What needs to be done
Return the data exactly, but only from the line containing "(329, 248) = (442, 387): turquoise" through its last line.

(Records from a dataset)
^^^^^^^^^^^^^^^^

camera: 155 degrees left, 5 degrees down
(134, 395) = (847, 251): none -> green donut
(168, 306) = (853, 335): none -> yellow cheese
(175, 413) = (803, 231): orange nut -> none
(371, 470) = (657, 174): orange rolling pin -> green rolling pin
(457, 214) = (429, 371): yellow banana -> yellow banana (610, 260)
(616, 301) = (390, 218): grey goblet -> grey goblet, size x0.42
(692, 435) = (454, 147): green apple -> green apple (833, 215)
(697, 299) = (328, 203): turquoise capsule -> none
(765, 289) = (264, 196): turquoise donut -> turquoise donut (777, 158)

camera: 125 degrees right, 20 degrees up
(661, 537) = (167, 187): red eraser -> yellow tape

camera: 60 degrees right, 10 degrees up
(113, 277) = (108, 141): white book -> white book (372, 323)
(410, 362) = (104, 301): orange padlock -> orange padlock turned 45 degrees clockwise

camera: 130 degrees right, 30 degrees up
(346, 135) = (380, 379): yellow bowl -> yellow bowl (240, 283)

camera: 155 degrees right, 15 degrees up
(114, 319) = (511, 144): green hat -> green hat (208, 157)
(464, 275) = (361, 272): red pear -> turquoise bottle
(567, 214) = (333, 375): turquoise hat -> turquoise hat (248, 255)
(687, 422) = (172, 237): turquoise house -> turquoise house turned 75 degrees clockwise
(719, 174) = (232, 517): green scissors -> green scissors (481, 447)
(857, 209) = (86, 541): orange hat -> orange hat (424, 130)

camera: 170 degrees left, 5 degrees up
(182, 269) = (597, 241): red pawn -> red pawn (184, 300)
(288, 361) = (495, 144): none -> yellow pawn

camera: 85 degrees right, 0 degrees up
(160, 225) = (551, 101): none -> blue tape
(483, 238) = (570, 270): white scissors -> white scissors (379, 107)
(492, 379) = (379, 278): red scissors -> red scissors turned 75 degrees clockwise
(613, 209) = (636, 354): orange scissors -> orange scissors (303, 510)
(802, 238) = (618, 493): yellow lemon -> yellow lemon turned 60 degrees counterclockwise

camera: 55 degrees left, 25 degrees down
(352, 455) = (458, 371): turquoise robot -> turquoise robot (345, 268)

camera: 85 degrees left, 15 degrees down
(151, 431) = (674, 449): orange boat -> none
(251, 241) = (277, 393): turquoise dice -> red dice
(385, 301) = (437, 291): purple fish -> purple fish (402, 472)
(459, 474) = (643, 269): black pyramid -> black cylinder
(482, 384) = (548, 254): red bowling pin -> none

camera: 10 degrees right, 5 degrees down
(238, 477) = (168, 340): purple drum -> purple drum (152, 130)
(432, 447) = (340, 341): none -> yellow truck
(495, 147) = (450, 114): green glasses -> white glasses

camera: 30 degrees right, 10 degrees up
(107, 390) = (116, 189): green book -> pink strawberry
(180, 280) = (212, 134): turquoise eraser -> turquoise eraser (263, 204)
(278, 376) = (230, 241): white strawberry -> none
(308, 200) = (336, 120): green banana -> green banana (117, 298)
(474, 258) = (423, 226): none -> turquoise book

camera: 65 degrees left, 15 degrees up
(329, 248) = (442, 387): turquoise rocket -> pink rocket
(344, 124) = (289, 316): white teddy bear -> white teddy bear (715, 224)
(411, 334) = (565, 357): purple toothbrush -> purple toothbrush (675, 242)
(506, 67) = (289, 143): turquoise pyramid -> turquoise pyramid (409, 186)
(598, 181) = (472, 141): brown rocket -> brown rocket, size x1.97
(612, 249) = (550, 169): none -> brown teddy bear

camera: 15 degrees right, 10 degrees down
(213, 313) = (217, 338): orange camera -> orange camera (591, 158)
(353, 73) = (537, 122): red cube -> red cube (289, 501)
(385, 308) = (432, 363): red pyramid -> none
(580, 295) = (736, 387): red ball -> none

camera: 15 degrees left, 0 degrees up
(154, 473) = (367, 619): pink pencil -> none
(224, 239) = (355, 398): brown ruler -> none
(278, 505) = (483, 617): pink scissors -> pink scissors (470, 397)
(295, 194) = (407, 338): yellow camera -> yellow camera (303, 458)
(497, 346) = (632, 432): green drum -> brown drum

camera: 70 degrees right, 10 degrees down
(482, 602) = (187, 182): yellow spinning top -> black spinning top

^^^^^^^^^^^^^^^^

Reply to the task
(329, 248) = (442, 387): turquoise rocket -> pink rocket
(344, 124) = (289, 316): white teddy bear -> white teddy bear (715, 224)
(411, 334) = (565, 357): purple toothbrush -> purple toothbrush (675, 242)
(506, 67) = (289, 143): turquoise pyramid -> turquoise pyramid (409, 186)
(598, 181) = (472, 141): brown rocket -> brown rocket, size x1.97
(612, 249) = (550, 169): none -> brown teddy bear

camera: 15 degrees right, 10 degrees down
(213, 313) = (217, 338): orange camera -> orange camera (591, 158)
(353, 73) = (537, 122): red cube -> red cube (289, 501)
(385, 308) = (432, 363): red pyramid -> none
(580, 295) = (736, 387): red ball -> none

camera: 15 degrees left, 0 degrees up
(154, 473) = (367, 619): pink pencil -> none
(224, 239) = (355, 398): brown ruler -> none
(278, 505) = (483, 617): pink scissors -> pink scissors (470, 397)
(295, 194) = (407, 338): yellow camera -> yellow camera (303, 458)
(497, 346) = (632, 432): green drum -> brown drum

camera: 70 degrees right, 10 degrees down
(482, 602) = (187, 182): yellow spinning top -> black spinning top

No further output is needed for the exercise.